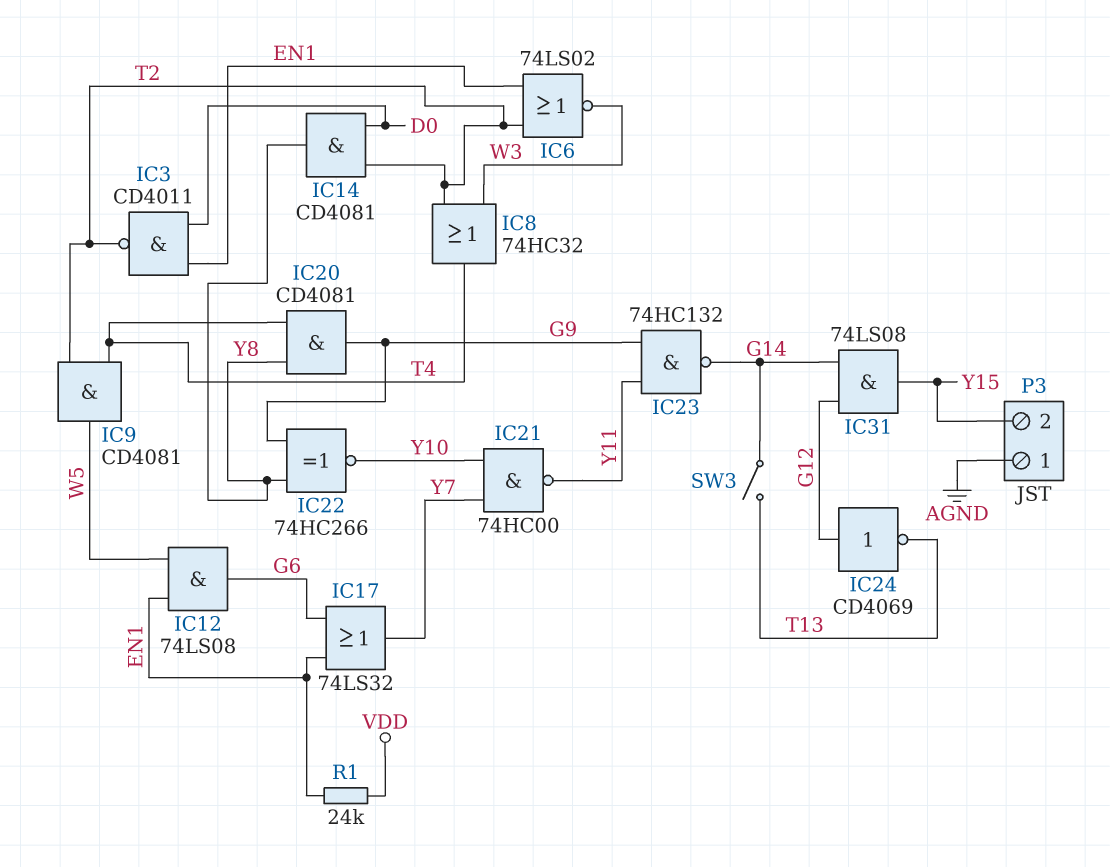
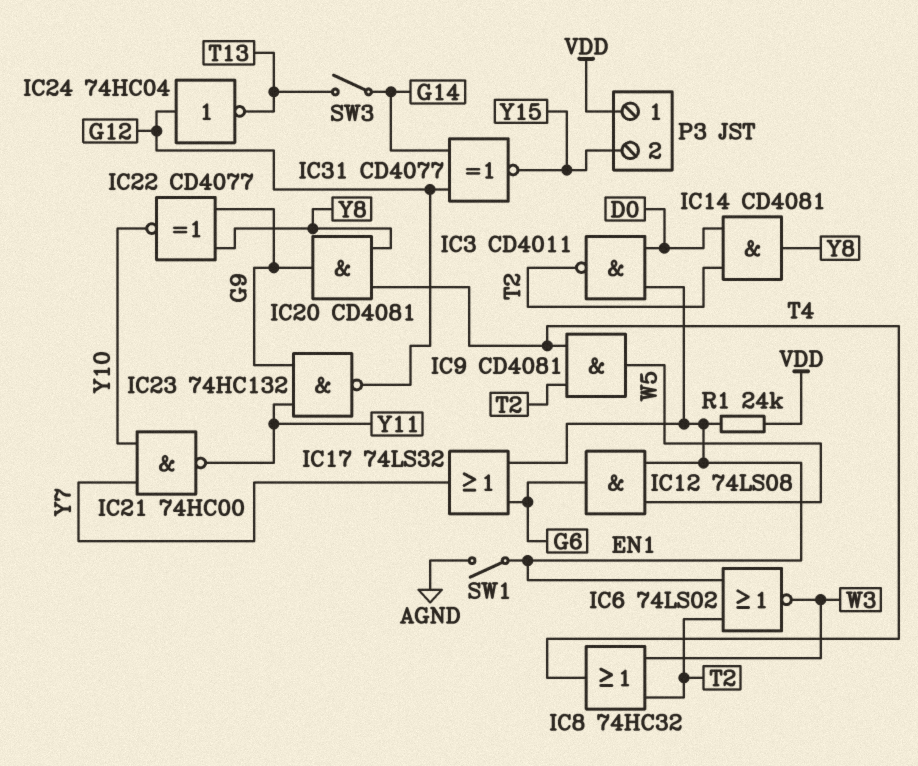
IC22: XNOR 74HC266 (in G9, in Y8, out Y10) -> XNOR CD4077 (in G9, in Y8, out Y10)
IC23: NAND 74HC132 (in G9, in Y11, out G14) -> NAND 74HC132 (in G9, in Y11, out G12)
IC24: NOT CD4069 (in G12, out T13) -> NOT 74HC04 (in G12, out T13)
IC31: AND 74LS08 (in G12, in G14, out Y15) -> XNOR CD4077 (in G12, in G14, out Y15)
P3 pin 1: AGND -> VDD
SW1: none -> switch (AGND, EN1)

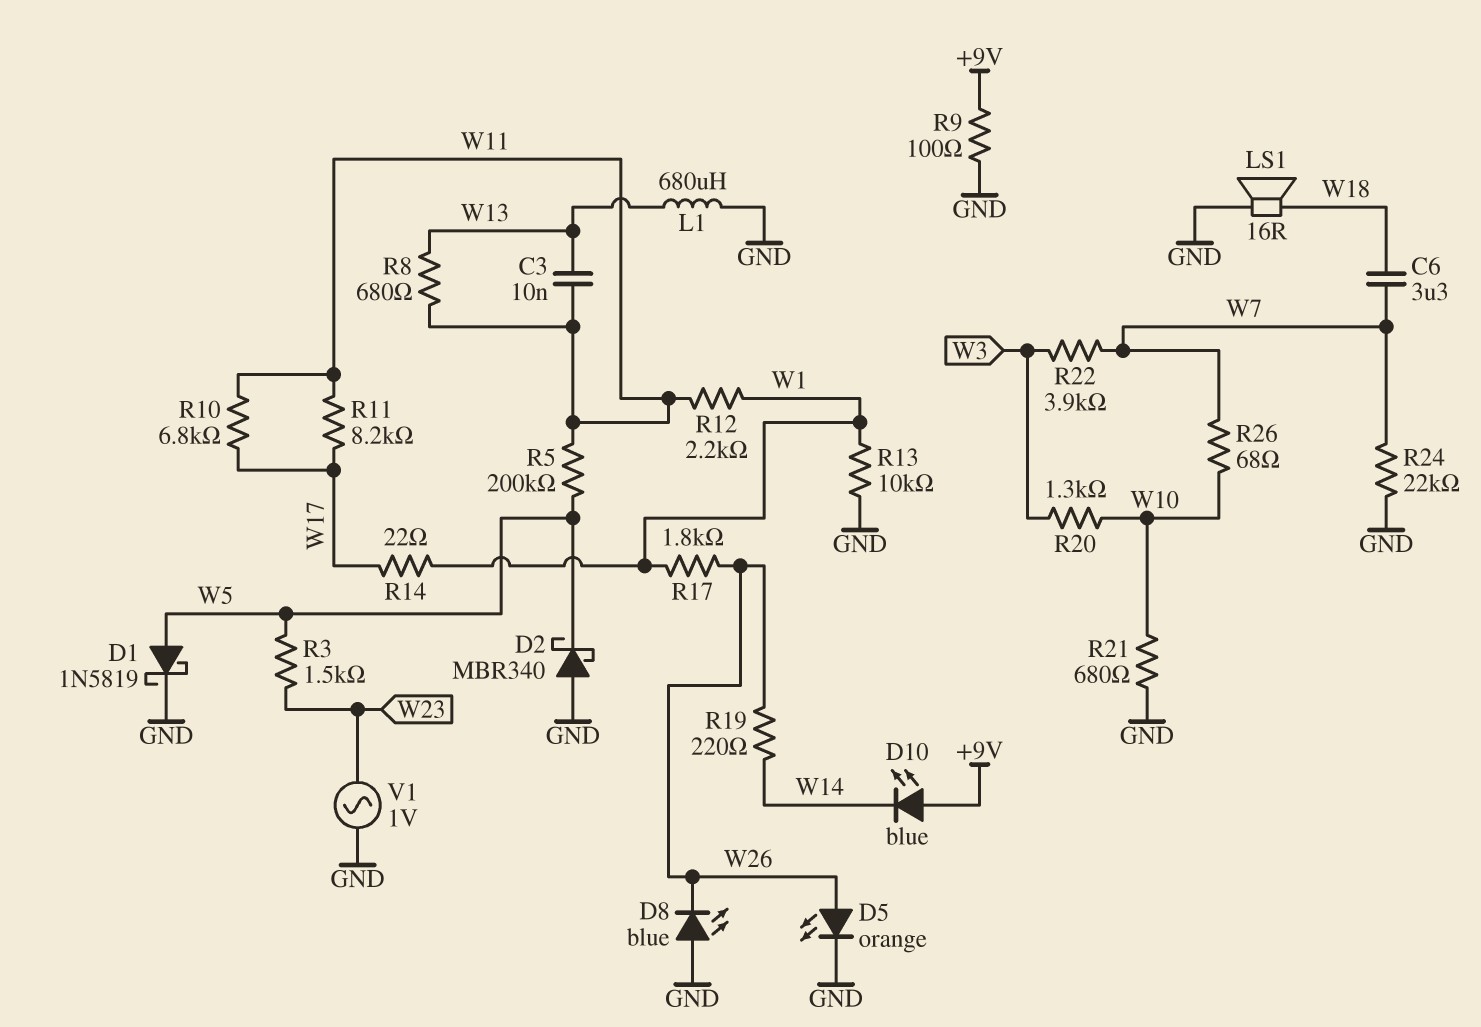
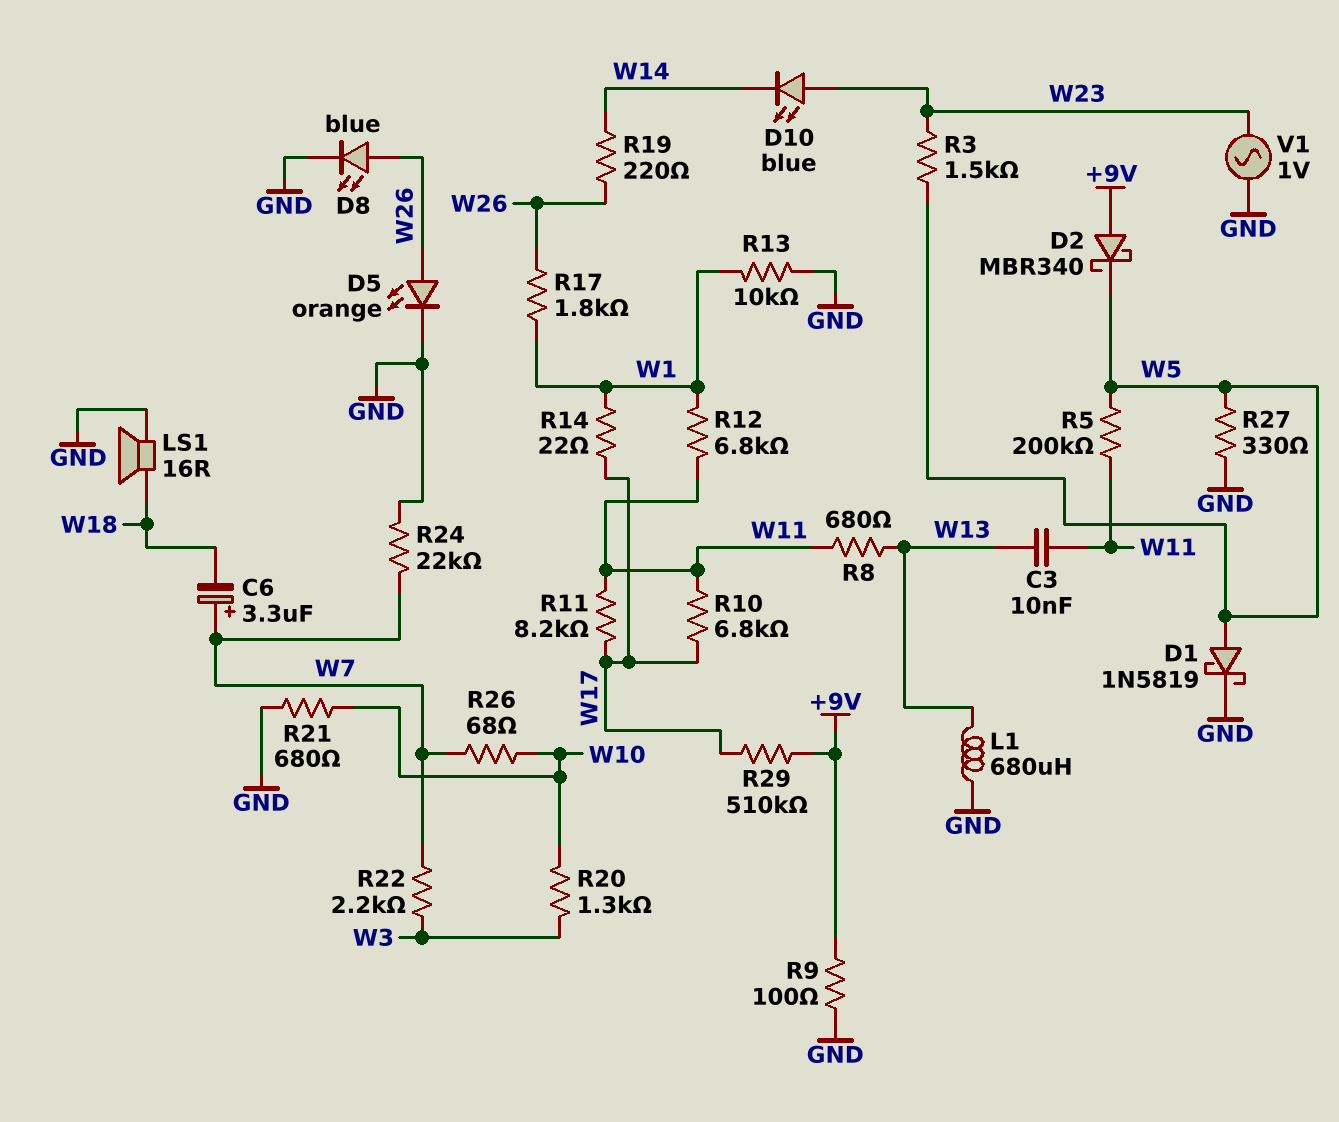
C6: 3.3uF (W7, W18) -> 3.3uF (plus W7, minus W18)
D2: schottky MBR340 (A GND, K W5) -> schottky MBR340 (A +9V, K W5)
D8: LED blue (A GND, K W26) -> LED blue (A W26, K GND)
D10: LED blue (A +9V, K W14) -> LED blue (A W23, K W14)
R12: 2.2k (W1, W11) -> 6.8k (W1, W11)
R22: 3.9k (W3, W7) -> 2.2k (W3, W7)
R27: none -> 330 (GND, W5)
R29: none -> 510k (+9V, W17)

--- PROBLEM STATEMENT ---
Please set down each line of the data above exactly as written, without the pictures.

--- SOLVED EXERCISE ---
IC22: XNOR 74HC266 (in G9, in Y8, out Y10) -> XNOR CD4077 (in G9, in Y8, out Y10)
IC23: NAND 74HC132 (in G9, in Y11, out G14) -> NAND 74HC132 (in G9, in Y11, out G12)
IC24: NOT CD4069 (in G12, out T13) -> NOT 74HC04 (in G12, out T13)
IC31: AND 74LS08 (in G12, in G14, out Y15) -> XNOR CD4077 (in G12, in G14, out Y15)
P3 pin 1: AGND -> VDD
SW1: none -> switch (AGND, EN1)

C6: 3.3uF (W7, W18) -> 3.3uF (plus W7, minus W18)
D2: schottky MBR340 (A GND, K W5) -> schottky MBR340 (A +9V, K W5)
D8: LED blue (A GND, K W26) -> LED blue (A W26, K GND)
D10: LED blue (A +9V, K W14) -> LED blue (A W23, K W14)
R12: 2.2k (W1, W11) -> 6.8k (W1, W11)
R22: 3.9k (W3, W7) -> 2.2k (W3, W7)
R27: none -> 330 (GND, W5)
R29: none -> 510k (+9V, W17)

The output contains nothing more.